**WHAT IS EXPECTED**
Find the line with "KEYS3 pin K3: A10 -> B10" and the line with "IR2: TSOP4838 -> VS1838B" in the entries below; output exactly those two lines, every line between them, and no others.
--- --- ---
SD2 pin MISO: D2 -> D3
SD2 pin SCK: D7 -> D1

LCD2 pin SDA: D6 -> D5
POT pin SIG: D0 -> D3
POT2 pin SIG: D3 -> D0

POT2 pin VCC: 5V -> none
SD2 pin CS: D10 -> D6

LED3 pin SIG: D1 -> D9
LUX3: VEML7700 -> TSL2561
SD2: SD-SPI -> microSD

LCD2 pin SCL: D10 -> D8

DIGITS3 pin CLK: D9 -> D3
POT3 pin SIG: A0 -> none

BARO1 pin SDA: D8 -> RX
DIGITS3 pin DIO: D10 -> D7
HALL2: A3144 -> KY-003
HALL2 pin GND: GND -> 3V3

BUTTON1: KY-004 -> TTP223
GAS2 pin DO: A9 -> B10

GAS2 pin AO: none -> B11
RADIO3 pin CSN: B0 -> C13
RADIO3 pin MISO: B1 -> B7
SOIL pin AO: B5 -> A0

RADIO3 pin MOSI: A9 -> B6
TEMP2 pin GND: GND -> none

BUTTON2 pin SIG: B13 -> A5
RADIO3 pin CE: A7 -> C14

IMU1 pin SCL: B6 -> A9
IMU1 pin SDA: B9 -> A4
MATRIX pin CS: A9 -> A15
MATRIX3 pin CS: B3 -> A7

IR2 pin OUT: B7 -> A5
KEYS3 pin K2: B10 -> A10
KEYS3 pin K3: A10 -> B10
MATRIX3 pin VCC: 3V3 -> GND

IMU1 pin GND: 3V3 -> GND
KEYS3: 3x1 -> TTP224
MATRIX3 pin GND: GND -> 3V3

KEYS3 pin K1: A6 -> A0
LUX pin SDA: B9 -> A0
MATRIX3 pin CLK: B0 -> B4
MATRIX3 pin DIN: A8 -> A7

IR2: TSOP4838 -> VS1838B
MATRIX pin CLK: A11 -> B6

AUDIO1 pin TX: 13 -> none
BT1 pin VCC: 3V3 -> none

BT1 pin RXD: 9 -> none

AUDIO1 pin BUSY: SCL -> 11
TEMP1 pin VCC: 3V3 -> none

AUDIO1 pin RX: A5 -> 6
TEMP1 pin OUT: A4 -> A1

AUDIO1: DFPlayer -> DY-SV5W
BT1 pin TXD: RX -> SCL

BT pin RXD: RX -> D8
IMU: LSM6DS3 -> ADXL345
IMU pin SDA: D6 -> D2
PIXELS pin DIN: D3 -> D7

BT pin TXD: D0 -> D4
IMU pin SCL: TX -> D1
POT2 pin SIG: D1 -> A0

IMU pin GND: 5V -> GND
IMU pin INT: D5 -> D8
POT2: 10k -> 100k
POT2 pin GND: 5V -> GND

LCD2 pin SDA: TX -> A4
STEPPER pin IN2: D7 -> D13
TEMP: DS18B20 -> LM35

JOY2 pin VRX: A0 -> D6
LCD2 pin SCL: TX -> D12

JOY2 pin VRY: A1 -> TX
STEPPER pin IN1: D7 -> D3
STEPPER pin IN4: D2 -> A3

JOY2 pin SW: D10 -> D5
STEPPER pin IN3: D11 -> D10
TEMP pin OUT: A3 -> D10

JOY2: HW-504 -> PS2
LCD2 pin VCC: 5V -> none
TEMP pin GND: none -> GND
--- --- ---
**TASK ANSWER**
KEYS3 pin K3: A10 -> B10
MATRIX3 pin VCC: 3V3 -> GND

IMU1 pin GND: 3V3 -> GND
KEYS3: 3x1 -> TTP224
MATRIX3 pin GND: GND -> 3V3

KEYS3 pin K1: A6 -> A0
LUX pin SDA: B9 -> A0
MATRIX3 pin CLK: B0 -> B4
MATRIX3 pin DIN: A8 -> A7

IR2: TSOP4838 -> VS1838B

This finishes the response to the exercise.